__AVAILABLE DATA__.
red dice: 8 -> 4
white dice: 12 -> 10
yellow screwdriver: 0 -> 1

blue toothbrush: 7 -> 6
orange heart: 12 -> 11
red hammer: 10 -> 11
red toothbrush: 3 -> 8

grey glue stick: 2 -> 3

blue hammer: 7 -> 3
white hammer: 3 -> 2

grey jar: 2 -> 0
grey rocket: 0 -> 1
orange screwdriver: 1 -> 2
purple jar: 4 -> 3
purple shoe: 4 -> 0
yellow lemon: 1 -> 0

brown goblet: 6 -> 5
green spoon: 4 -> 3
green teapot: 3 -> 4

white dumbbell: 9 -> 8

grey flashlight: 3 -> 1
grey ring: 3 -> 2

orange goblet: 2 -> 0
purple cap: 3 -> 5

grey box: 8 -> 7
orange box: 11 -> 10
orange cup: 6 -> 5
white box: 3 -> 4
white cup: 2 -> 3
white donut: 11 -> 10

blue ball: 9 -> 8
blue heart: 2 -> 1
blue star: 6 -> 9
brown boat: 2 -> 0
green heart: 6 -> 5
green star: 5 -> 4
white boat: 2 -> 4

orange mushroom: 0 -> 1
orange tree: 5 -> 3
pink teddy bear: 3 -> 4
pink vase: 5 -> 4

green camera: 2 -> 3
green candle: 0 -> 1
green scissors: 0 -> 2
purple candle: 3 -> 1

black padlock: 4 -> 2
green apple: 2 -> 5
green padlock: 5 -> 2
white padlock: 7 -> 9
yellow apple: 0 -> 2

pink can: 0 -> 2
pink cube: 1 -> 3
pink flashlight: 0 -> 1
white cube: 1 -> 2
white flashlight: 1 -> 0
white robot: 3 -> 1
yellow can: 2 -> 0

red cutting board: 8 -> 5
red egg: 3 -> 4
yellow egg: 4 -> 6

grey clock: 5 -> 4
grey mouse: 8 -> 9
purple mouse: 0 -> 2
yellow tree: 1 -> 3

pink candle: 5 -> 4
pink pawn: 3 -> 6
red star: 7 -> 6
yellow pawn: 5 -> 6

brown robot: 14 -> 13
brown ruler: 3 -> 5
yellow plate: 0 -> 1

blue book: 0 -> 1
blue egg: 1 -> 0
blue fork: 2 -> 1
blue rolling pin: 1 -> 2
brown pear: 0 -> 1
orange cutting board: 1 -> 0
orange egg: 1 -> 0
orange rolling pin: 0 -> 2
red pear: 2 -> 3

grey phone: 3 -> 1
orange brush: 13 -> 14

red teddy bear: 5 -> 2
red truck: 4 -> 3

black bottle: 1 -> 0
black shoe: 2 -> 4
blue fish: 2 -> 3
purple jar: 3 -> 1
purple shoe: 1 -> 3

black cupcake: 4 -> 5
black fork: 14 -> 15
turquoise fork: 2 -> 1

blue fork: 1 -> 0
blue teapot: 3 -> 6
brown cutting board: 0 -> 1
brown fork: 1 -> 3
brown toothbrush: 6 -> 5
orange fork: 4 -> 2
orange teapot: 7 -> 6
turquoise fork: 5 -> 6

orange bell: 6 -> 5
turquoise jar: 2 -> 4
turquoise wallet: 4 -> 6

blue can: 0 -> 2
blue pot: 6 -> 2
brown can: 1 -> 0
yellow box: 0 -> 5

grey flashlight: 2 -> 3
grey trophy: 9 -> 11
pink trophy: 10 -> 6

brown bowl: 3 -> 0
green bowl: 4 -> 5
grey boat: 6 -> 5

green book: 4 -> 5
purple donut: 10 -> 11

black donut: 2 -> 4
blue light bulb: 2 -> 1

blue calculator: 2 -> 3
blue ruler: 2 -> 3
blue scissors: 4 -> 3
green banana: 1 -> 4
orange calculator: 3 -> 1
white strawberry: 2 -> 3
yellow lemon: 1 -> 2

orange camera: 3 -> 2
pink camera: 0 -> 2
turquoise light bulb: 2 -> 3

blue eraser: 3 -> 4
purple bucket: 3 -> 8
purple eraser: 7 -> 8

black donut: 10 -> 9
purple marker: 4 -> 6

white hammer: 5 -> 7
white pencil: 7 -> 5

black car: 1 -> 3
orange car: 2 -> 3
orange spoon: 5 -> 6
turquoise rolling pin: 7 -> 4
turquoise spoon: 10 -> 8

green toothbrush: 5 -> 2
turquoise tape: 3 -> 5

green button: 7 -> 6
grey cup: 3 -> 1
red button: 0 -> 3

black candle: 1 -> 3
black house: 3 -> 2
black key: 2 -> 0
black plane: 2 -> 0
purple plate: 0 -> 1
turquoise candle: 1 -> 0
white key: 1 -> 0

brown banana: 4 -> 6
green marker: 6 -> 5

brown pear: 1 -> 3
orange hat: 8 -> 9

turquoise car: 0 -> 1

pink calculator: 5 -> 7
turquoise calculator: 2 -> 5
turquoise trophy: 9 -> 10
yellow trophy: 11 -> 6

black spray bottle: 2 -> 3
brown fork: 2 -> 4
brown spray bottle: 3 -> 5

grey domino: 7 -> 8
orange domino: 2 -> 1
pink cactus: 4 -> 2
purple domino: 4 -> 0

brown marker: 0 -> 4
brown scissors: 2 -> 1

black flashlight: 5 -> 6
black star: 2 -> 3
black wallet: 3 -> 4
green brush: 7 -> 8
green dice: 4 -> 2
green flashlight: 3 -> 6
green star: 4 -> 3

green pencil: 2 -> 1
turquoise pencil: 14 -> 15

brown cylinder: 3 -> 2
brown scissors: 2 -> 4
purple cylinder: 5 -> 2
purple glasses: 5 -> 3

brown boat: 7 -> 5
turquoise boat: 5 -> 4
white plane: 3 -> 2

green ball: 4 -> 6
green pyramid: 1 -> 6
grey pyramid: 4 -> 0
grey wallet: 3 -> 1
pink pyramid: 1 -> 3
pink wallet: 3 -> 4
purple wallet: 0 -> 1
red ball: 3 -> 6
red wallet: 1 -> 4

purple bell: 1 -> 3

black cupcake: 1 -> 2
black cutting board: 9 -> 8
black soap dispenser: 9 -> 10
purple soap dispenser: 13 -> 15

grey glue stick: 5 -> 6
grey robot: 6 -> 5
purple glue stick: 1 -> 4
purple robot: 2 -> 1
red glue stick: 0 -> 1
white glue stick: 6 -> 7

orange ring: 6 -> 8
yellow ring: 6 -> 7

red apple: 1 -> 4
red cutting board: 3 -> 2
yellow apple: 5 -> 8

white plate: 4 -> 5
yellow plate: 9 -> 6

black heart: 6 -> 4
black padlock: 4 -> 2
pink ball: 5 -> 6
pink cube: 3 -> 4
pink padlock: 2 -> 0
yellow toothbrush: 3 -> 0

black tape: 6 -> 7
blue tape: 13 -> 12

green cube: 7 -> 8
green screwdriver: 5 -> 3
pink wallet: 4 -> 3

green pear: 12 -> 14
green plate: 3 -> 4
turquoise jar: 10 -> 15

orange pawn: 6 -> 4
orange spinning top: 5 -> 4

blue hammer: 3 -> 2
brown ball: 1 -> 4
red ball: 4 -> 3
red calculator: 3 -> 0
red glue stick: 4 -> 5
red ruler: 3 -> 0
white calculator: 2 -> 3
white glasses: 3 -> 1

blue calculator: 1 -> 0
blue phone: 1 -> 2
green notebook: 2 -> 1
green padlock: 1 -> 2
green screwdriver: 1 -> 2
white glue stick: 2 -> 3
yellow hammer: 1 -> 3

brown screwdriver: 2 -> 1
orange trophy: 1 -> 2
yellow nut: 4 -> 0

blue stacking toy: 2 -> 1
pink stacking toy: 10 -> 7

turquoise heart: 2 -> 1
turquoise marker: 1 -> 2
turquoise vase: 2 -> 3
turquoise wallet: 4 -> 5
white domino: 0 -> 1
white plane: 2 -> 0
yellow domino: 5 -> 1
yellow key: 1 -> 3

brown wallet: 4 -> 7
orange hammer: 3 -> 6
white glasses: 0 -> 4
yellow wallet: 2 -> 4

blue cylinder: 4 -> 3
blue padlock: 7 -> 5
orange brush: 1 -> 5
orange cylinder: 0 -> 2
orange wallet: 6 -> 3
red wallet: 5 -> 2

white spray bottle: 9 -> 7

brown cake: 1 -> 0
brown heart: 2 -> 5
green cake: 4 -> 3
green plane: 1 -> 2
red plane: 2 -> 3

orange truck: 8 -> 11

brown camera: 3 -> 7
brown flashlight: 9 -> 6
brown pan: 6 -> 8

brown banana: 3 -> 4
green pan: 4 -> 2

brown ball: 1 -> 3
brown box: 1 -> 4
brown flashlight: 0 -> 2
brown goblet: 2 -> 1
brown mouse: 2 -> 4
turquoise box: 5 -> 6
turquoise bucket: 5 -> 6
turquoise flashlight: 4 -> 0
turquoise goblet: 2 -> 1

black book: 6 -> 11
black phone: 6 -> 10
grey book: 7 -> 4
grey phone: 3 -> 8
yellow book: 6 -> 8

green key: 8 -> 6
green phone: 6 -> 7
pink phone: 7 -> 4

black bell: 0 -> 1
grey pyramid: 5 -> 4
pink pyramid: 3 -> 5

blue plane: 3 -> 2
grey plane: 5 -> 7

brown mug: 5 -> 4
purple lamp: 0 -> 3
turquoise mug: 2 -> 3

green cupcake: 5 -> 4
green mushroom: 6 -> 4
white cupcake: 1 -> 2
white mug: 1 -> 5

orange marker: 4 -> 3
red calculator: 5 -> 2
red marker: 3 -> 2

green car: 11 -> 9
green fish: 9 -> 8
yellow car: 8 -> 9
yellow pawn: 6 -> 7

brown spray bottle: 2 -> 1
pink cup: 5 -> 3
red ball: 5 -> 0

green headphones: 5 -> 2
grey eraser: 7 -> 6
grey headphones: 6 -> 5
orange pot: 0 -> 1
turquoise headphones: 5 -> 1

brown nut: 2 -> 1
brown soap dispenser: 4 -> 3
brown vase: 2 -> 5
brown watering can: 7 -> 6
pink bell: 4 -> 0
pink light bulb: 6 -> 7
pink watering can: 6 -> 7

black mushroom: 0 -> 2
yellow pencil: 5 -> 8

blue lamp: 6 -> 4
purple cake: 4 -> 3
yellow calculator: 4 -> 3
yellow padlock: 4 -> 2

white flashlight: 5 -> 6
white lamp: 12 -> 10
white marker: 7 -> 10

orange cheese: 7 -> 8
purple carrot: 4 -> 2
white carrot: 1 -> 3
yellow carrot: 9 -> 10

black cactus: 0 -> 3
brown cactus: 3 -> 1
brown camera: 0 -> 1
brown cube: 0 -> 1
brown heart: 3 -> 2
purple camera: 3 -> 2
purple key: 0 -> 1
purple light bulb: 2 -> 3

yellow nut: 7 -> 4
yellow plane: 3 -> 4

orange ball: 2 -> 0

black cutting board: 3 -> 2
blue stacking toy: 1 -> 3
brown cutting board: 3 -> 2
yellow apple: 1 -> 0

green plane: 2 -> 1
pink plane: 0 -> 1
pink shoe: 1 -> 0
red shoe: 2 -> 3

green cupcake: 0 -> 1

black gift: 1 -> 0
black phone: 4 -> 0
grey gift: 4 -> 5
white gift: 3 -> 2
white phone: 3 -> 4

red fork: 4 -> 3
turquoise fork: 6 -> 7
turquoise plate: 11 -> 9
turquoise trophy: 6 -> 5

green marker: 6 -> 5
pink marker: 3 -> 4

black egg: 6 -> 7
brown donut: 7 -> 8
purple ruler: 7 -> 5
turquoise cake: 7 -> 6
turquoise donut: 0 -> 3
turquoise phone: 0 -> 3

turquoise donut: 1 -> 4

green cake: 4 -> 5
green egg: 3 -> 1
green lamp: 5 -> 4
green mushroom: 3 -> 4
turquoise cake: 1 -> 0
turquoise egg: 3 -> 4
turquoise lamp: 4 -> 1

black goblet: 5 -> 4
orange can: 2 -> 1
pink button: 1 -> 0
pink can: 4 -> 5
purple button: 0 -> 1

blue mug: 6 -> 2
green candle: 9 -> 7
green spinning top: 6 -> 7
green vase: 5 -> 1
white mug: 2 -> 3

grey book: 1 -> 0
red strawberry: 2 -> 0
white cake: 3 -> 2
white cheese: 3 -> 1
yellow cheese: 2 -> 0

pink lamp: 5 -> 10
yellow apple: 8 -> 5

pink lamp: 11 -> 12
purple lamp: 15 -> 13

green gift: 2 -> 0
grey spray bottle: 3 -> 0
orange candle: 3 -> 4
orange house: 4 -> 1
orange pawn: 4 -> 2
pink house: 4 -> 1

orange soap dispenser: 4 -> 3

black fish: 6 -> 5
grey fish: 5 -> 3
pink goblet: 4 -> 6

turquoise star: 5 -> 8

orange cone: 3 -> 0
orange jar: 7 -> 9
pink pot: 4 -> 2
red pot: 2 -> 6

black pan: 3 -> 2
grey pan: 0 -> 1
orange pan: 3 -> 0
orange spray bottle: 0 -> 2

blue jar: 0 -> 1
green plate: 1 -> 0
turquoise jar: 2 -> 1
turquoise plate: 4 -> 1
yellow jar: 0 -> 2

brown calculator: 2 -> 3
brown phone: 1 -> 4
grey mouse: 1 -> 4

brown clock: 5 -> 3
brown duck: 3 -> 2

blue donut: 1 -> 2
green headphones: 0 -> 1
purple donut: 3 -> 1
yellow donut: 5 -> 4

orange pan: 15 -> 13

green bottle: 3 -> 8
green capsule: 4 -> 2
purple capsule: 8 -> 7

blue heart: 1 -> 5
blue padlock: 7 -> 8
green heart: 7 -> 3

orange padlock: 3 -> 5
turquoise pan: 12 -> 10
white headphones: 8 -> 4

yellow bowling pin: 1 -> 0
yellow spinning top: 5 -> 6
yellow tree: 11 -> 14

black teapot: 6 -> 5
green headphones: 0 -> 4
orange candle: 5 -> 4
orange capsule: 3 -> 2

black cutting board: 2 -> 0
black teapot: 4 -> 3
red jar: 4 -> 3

__TASK TO CARRY OUT__.
Reproduce the entries above exactly, but only the lines between the line holding "red hammer: 10 -> 11" and the line holding "blue heart: 2 -> 1", inclusive.

__ANSWER TO THIS EXERCISE__.
red hammer: 10 -> 11
red toothbrush: 3 -> 8

grey glue stick: 2 -> 3

blue hammer: 7 -> 3
white hammer: 3 -> 2

grey jar: 2 -> 0
grey rocket: 0 -> 1
orange screwdriver: 1 -> 2
purple jar: 4 -> 3
purple shoe: 4 -> 0
yellow lemon: 1 -> 0

brown goblet: 6 -> 5
green spoon: 4 -> 3
green teapot: 3 -> 4

white dumbbell: 9 -> 8

grey flashlight: 3 -> 1
grey ring: 3 -> 2

orange goblet: 2 -> 0
purple cap: 3 -> 5

grey box: 8 -> 7
orange box: 11 -> 10
orange cup: 6 -> 5
white box: 3 -> 4
white cup: 2 -> 3
white donut: 11 -> 10

blue ball: 9 -> 8
blue heart: 2 -> 1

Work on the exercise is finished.